[EXTRACTED MATERIAL]
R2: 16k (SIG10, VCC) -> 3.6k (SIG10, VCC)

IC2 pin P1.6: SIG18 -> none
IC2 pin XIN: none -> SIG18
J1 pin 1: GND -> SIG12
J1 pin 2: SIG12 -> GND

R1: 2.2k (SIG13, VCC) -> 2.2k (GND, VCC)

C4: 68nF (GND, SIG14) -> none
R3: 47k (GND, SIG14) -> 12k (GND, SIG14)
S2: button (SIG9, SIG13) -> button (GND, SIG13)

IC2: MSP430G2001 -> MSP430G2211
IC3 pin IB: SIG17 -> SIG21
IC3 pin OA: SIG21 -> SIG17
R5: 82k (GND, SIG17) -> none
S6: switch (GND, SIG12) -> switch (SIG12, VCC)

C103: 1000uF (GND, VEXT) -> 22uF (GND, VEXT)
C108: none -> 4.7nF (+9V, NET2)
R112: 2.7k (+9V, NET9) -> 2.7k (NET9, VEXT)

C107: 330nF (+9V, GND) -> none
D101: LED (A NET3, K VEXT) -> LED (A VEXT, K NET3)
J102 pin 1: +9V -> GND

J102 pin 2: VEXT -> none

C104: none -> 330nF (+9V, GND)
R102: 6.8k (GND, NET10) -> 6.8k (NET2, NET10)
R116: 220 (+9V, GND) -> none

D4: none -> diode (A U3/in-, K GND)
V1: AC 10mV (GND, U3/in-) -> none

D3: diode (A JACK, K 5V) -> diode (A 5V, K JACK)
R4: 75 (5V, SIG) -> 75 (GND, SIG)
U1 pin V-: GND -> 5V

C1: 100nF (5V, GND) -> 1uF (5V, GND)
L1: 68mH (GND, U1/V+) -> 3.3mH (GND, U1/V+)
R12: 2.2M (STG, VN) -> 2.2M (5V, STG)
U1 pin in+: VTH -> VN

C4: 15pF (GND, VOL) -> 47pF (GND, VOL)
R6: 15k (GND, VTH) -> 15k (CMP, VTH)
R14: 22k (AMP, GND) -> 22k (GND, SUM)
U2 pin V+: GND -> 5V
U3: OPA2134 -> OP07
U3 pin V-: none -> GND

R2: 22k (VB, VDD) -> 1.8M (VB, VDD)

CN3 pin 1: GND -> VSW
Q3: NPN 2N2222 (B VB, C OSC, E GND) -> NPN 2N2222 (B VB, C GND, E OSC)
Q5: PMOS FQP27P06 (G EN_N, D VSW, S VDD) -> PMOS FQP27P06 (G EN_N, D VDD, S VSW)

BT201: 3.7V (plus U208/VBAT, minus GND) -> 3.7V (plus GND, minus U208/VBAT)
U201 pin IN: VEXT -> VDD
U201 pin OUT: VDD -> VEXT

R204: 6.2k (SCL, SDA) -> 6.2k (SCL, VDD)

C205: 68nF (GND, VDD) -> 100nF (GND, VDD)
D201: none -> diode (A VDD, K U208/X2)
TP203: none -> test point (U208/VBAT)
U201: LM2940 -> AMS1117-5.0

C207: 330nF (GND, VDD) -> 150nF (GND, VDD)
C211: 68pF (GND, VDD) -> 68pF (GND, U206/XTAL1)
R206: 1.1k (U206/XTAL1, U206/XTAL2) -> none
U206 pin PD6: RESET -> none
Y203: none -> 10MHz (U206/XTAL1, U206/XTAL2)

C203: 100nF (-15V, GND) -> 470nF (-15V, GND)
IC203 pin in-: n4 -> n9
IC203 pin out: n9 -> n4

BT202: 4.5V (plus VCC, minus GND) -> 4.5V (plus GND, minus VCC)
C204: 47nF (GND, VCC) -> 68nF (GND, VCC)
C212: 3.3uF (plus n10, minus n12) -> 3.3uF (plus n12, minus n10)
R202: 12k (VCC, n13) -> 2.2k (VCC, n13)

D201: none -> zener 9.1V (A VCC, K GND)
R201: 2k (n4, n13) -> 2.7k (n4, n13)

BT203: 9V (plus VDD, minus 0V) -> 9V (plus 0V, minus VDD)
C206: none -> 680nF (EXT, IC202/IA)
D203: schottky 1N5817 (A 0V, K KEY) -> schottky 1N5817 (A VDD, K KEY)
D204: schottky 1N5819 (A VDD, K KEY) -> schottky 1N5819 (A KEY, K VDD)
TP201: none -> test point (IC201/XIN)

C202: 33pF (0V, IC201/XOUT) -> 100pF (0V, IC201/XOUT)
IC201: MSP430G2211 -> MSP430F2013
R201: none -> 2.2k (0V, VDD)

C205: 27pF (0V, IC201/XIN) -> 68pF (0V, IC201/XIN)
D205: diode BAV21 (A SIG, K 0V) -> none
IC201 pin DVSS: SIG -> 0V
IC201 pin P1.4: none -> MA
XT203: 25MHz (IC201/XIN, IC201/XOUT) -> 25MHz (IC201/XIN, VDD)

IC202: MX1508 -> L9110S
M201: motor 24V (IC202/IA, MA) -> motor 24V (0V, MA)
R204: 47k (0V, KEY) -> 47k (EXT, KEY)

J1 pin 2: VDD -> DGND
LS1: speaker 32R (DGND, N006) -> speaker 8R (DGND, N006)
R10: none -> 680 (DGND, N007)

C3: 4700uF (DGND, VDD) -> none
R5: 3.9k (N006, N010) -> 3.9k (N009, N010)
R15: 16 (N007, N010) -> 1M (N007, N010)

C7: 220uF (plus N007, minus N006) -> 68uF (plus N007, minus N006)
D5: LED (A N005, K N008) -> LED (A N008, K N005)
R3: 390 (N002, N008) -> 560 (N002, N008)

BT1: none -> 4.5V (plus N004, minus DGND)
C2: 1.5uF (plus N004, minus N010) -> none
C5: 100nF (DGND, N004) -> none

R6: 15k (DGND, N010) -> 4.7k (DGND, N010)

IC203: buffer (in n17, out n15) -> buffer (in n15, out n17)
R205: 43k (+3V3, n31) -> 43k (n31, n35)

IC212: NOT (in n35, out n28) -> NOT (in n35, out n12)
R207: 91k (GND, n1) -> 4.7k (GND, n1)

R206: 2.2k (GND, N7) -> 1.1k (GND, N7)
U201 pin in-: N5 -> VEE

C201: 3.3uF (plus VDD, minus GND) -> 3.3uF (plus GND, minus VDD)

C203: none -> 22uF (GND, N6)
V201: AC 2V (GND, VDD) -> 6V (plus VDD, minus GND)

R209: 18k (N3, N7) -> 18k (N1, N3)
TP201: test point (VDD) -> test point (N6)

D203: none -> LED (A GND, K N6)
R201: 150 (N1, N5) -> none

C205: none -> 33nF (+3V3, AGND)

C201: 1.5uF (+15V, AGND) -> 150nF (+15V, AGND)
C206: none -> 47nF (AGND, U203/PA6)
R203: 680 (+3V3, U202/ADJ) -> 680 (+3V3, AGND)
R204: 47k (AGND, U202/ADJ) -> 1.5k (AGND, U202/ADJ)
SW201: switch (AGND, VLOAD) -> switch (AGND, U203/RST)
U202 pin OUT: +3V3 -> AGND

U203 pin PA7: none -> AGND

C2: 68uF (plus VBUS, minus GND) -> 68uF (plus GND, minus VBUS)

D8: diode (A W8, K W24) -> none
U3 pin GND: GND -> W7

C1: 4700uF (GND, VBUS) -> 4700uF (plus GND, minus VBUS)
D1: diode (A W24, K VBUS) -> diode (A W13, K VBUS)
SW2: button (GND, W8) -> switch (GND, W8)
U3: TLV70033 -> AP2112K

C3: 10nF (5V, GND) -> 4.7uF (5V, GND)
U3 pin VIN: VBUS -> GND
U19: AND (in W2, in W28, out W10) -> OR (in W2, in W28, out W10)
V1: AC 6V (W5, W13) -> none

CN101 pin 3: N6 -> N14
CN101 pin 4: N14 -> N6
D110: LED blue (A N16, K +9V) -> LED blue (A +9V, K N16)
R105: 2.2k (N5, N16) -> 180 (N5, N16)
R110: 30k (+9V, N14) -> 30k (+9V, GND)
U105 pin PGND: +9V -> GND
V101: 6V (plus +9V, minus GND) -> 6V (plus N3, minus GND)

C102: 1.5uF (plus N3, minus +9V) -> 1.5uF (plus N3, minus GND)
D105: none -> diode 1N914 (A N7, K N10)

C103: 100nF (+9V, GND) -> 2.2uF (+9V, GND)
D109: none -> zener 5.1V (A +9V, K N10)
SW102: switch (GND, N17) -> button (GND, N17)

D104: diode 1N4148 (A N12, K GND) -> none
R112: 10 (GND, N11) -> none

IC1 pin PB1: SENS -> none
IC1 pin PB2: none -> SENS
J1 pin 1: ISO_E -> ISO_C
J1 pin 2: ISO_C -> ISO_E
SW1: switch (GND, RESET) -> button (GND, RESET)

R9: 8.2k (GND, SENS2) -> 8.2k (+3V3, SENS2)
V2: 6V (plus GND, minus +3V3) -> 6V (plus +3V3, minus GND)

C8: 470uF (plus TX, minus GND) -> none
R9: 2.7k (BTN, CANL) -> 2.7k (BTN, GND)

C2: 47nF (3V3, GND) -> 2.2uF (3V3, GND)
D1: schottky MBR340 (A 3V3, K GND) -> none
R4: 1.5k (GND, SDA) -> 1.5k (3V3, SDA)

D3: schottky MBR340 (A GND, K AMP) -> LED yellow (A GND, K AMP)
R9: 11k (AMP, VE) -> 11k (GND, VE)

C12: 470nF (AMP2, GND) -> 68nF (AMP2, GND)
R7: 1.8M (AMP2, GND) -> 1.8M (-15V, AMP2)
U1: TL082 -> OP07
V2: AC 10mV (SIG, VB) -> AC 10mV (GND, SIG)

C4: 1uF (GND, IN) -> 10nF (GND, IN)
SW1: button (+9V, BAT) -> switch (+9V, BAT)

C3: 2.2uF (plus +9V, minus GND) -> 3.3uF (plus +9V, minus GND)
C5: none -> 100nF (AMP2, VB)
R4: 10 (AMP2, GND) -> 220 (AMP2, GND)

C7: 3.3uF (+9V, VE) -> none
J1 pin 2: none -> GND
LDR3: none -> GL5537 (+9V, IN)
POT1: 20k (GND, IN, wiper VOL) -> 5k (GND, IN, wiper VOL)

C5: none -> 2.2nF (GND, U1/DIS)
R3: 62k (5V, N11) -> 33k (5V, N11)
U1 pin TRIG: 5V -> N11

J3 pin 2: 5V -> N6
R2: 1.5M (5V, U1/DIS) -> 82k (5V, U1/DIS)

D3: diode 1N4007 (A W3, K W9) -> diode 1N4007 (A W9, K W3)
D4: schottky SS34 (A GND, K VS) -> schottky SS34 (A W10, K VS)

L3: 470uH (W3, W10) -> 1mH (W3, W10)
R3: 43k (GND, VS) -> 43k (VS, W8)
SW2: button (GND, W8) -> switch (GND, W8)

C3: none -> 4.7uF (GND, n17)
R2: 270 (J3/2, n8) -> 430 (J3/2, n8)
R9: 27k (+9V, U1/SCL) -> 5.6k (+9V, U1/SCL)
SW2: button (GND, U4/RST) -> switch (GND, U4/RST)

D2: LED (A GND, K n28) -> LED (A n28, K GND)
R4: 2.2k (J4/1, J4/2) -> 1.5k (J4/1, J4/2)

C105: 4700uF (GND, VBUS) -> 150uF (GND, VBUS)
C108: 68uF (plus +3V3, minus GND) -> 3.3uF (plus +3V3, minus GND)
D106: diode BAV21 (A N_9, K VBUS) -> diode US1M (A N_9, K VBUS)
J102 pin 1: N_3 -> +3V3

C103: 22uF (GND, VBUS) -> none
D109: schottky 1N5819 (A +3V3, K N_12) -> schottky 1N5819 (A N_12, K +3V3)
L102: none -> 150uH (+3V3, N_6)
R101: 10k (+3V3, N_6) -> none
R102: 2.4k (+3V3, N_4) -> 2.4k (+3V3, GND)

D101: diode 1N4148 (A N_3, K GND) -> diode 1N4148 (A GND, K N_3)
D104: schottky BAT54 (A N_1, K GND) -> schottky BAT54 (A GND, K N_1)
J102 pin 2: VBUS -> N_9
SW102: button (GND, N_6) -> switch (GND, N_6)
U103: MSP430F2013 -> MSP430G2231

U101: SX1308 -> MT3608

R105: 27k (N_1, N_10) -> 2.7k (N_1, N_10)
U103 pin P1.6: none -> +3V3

[WHAT NEEDS TO BE DONE] Take exactly the lines from the one containing "TP203: none -> test point (U208/VBAT)" through the one containing "IC203 pin out: n9 -> n4" in the data above, and output them with nothing added.

[SOLUTION]
TP203: none -> test point (U208/VBAT)
U201: LM2940 -> AMS1117-5.0

C207: 330nF (GND, VDD) -> 150nF (GND, VDD)
C211: 68pF (GND, VDD) -> 68pF (GND, U206/XTAL1)
R206: 1.1k (U206/XTAL1, U206/XTAL2) -> none
U206 pin PD6: RESET -> none
Y203: none -> 10MHz (U206/XTAL1, U206/XTAL2)

C203: 100nF (-15V, GND) -> 470nF (-15V, GND)
IC203 pin in-: n4 -> n9
IC203 pin out: n9 -> n4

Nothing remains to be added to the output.